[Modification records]
━━━━━━━━

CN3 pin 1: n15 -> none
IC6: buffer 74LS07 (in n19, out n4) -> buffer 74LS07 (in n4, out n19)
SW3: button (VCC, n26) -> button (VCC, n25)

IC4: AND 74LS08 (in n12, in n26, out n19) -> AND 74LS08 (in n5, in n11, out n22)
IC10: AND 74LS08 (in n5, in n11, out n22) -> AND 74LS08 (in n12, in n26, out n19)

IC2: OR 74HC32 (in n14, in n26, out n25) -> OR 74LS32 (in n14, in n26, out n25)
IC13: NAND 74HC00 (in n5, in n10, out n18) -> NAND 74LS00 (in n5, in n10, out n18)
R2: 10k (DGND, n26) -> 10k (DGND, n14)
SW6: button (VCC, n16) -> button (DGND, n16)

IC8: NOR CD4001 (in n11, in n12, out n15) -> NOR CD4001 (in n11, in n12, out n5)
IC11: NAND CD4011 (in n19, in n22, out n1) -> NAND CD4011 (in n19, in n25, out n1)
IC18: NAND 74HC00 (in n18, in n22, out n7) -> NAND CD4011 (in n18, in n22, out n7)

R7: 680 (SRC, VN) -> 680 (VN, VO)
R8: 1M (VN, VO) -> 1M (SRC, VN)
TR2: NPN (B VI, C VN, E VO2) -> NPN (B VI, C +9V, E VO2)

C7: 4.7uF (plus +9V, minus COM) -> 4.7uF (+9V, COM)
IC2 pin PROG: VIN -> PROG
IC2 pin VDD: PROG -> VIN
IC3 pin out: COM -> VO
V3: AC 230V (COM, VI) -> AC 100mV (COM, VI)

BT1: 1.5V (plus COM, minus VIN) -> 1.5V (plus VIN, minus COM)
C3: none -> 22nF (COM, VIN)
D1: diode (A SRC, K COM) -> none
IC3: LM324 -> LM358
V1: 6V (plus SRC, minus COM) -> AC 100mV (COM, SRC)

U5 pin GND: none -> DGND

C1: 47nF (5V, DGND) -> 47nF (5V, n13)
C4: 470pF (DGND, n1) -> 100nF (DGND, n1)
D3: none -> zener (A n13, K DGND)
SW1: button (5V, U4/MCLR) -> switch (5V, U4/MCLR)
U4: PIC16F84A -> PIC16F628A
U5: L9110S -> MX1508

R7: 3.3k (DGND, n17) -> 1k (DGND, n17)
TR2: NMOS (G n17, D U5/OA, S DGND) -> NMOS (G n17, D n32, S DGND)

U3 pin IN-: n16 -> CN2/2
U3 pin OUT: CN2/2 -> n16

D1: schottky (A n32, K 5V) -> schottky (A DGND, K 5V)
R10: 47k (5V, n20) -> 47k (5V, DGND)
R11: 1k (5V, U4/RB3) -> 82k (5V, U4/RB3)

━━━━━━━━

DESCRIPTION OF THE TASK: Restating the data word for word is the whole task.

EXERCISE RESULT:
CN3 pin 1: n15 -> none
IC6: buffer 74LS07 (in n19, out n4) -> buffer 74LS07 (in n4, out n19)
SW3: button (VCC, n26) -> button (VCC, n25)

IC4: AND 74LS08 (in n12, in n26, out n19) -> AND 74LS08 (in n5, in n11, out n22)
IC10: AND 74LS08 (in n5, in n11, out n22) -> AND 74LS08 (in n12, in n26, out n19)

IC2: OR 74HC32 (in n14, in n26, out n25) -> OR 74LS32 (in n14, in n26, out n25)
IC13: NAND 74HC00 (in n5, in n10, out n18) -> NAND 74LS00 (in n5, in n10, out n18)
R2: 10k (DGND, n26) -> 10k (DGND, n14)
SW6: button (VCC, n16) -> button (DGND, n16)

IC8: NOR CD4001 (in n11, in n12, out n15) -> NOR CD4001 (in n11, in n12, out n5)
IC11: NAND CD4011 (in n19, in n22, out n1) -> NAND CD4011 (in n19, in n25, out n1)
IC18: NAND 74HC00 (in n18, in n22, out n7) -> NAND CD4011 (in n18, in n22, out n7)

R7: 680 (SRC, VN) -> 680 (VN, VO)
R8: 1M (VN, VO) -> 1M (SRC, VN)
TR2: NPN (B VI, C VN, E VO2) -> NPN (B VI, C +9V, E VO2)

C7: 4.7uF (plus +9V, minus COM) -> 4.7uF (+9V, COM)
IC2 pin PROG: VIN -> PROG
IC2 pin VDD: PROG -> VIN
IC3 pin out: COM -> VO
V3: AC 230V (COM, VI) -> AC 100mV (COM, VI)

BT1: 1.5V (plus COM, minus VIN) -> 1.5V (plus VIN, minus COM)
C3: none -> 22nF (COM, VIN)
D1: diode (A SRC, K COM) -> none
IC3: LM324 -> LM358
V1: 6V (plus SRC, minus COM) -> AC 100mV (COM, SRC)

U5 pin GND: none -> DGND

C1: 47nF (5V, DGND) -> 47nF (5V, n13)
C4: 470pF (DGND, n1) -> 100nF (DGND, n1)
D3: none -> zener (A n13, K DGND)
SW1: button (5V, U4/MCLR) -> switch (5V, U4/MCLR)
U4: PIC16F84A -> PIC16F628A
U5: L9110S -> MX1508

R7: 3.3k (DGND, n17) -> 1k (DGND, n17)
TR2: NMOS (G n17, D U5/OA, S DGND) -> NMOS (G n17, D n32, S DGND)

U3 pin IN-: n16 -> CN2/2
U3 pin OUT: CN2/2 -> n16

D1: schottky (A n32, K 5V) -> schottky (A DGND, K 5V)
R10: 47k (5V, n20) -> 47k (5V, DGND)
R11: 1k (5V, U4/RB3) -> 82k (5V, U4/RB3)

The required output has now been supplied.